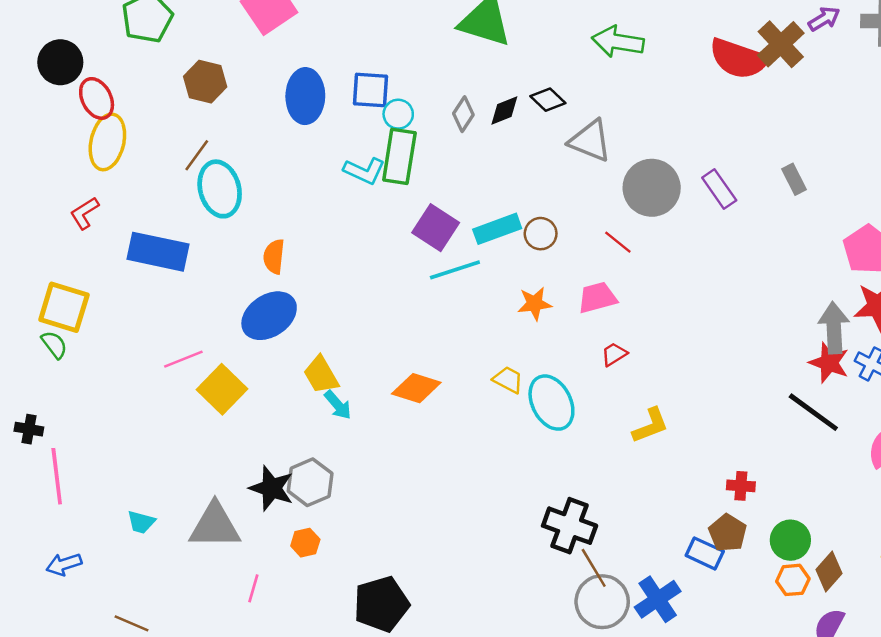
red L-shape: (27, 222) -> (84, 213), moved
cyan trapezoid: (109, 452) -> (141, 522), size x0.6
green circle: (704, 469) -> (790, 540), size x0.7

---

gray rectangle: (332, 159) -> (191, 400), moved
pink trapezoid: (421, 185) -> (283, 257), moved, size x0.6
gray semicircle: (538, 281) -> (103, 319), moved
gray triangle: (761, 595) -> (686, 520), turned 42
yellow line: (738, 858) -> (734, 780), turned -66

• **Task requirements**: Where the line holding "cyan trapezoid: (109, 452)" appears in the listing above, start reproducing exactly, and end with the line holding "green circle: (704, 469)".

• **Output of the task**:
cyan trapezoid: (109, 452) -> (141, 522), size x0.6
green circle: (704, 469) -> (790, 540), size x0.7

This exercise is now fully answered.